What is needed:
In the following listing, find the lines containing "purple" and report them.
═══ Information given ═══
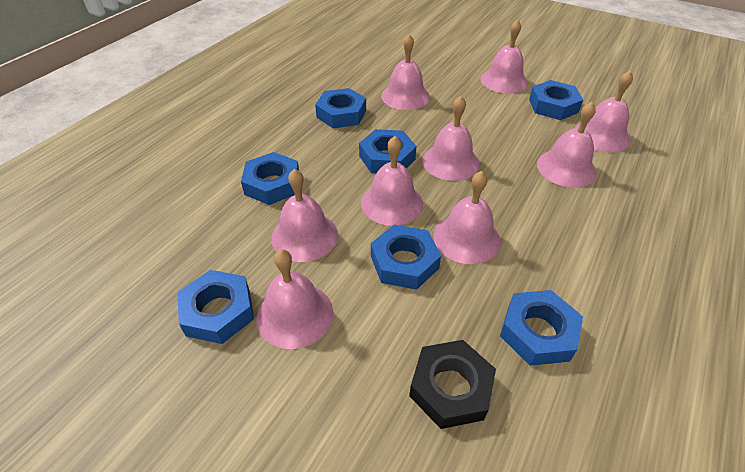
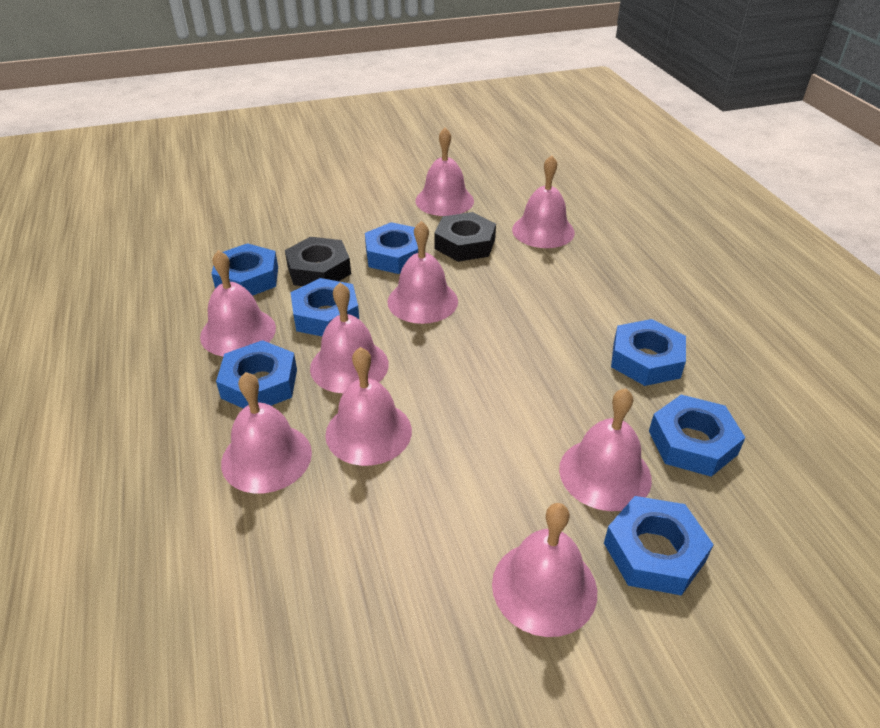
black nut: 1 -> 2

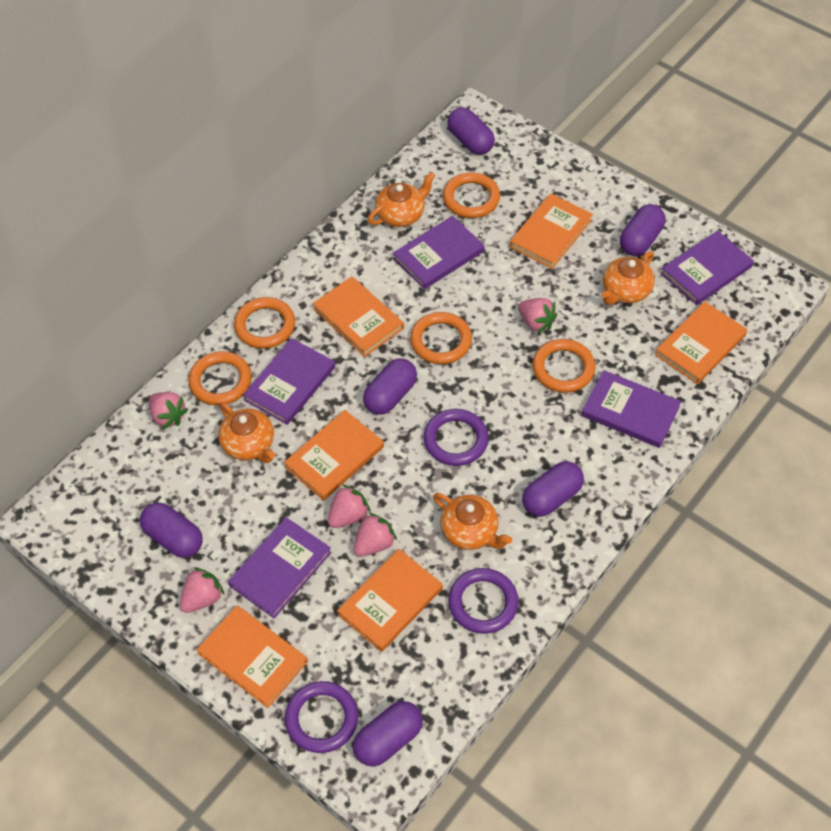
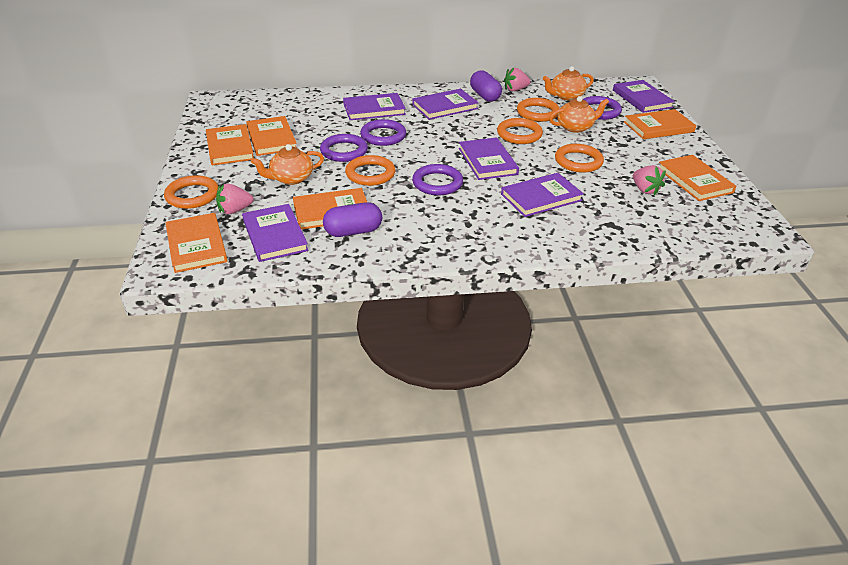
orange teapot: 4 -> 3
pink strawberry: 5 -> 3
purple book: 5 -> 6
purple capsule: 6 -> 2
purple ring: 3 -> 4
═══
Output of the exercise:
purple book: 5 -> 6
purple capsule: 6 -> 2
purple ring: 3 -> 4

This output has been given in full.